====== Material provided ======
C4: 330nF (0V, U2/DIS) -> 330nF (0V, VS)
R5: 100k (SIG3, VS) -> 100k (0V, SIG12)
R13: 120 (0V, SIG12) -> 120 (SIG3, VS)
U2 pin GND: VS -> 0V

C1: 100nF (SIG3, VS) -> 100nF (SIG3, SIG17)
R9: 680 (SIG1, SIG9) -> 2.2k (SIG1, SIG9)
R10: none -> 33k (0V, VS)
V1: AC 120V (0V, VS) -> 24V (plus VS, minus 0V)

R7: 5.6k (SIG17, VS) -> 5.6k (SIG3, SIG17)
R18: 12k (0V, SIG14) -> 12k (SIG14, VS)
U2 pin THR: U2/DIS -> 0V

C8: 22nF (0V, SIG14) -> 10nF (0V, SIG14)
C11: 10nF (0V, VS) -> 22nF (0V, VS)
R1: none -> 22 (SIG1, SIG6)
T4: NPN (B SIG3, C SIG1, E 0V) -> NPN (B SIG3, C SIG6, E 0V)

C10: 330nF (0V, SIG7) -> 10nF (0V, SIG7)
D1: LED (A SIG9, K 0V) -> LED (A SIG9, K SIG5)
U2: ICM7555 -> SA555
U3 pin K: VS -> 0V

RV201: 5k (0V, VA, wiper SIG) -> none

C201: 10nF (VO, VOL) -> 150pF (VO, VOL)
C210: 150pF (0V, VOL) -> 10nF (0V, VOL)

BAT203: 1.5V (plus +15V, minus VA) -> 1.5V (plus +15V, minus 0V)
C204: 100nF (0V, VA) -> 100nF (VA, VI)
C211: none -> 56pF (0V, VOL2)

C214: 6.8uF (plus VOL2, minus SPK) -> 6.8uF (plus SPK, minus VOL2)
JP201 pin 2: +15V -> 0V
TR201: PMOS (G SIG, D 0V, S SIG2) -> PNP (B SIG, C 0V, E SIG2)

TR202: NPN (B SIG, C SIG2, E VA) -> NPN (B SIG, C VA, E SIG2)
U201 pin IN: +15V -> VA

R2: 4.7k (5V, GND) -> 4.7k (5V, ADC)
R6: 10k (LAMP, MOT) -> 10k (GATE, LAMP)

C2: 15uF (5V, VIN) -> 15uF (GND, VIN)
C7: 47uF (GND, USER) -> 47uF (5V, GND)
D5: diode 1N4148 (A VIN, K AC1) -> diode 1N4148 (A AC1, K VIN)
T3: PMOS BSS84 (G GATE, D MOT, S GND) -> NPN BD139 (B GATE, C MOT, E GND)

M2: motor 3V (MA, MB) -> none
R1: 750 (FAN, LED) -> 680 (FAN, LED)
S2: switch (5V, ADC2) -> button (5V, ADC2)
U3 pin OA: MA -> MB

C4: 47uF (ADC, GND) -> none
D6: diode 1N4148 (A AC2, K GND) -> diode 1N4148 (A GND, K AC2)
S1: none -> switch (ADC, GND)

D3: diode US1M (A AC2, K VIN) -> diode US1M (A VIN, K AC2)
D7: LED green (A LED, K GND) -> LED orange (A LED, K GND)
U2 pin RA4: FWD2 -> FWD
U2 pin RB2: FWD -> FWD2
======
▶ Your assignment:
Your task is an exact transcription of every line above.

▶ Finished task:
C4: 330nF (0V, U2/DIS) -> 330nF (0V, VS)
R5: 100k (SIG3, VS) -> 100k (0V, SIG12)
R13: 120 (0V, SIG12) -> 120 (SIG3, VS)
U2 pin GND: VS -> 0V

C1: 100nF (SIG3, VS) -> 100nF (SIG3, SIG17)
R9: 680 (SIG1, SIG9) -> 2.2k (SIG1, SIG9)
R10: none -> 33k (0V, VS)
V1: AC 120V (0V, VS) -> 24V (plus VS, minus 0V)

R7: 5.6k (SIG17, VS) -> 5.6k (SIG3, SIG17)
R18: 12k (0V, SIG14) -> 12k (SIG14, VS)
U2 pin THR: U2/DIS -> 0V

C8: 22nF (0V, SIG14) -> 10nF (0V, SIG14)
C11: 10nF (0V, VS) -> 22nF (0V, VS)
R1: none -> 22 (SIG1, SIG6)
T4: NPN (B SIG3, C SIG1, E 0V) -> NPN (B SIG3, C SIG6, E 0V)

C10: 330nF (0V, SIG7) -> 10nF (0V, SIG7)
D1: LED (A SIG9, K 0V) -> LED (A SIG9, K SIG5)
U2: ICM7555 -> SA555
U3 pin K: VS -> 0V

RV201: 5k (0V, VA, wiper SIG) -> none

C201: 10nF (VO, VOL) -> 150pF (VO, VOL)
C210: 150pF (0V, VOL) -> 10nF (0V, VOL)

BAT203: 1.5V (plus +15V, minus VA) -> 1.5V (plus +15V, minus 0V)
C204: 100nF (0V, VA) -> 100nF (VA, VI)
C211: none -> 56pF (0V, VOL2)

C214: 6.8uF (plus VOL2, minus SPK) -> 6.8uF (plus SPK, minus VOL2)
JP201 pin 2: +15V -> 0V
TR201: PMOS (G SIG, D 0V, S SIG2) -> PNP (B SIG, C 0V, E SIG2)

TR202: NPN (B SIG, C SIG2, E VA) -> NPN (B SIG, C VA, E SIG2)
U201 pin IN: +15V -> VA

R2: 4.7k (5V, GND) -> 4.7k (5V, ADC)
R6: 10k (LAMP, MOT) -> 10k (GATE, LAMP)

C2: 15uF (5V, VIN) -> 15uF (GND, VIN)
C7: 47uF (GND, USER) -> 47uF (5V, GND)
D5: diode 1N4148 (A VIN, K AC1) -> diode 1N4148 (A AC1, K VIN)
T3: PMOS BSS84 (G GATE, D MOT, S GND) -> NPN BD139 (B GATE, C MOT, E GND)

M2: motor 3V (MA, MB) -> none
R1: 750 (FAN, LED) -> 680 (FAN, LED)
S2: switch (5V, ADC2) -> button (5V, ADC2)
U3 pin OA: MA -> MB

C4: 47uF (ADC, GND) -> none
D6: diode 1N4148 (A AC2, K GND) -> diode 1N4148 (A GND, K AC2)
S1: none -> switch (ADC, GND)

D3: diode US1M (A AC2, K VIN) -> diode US1M (A VIN, K AC2)
D7: LED green (A LED, K GND) -> LED orange (A LED, K GND)
U2 pin RA4: FWD2 -> FWD
U2 pin RB2: FWD -> FWD2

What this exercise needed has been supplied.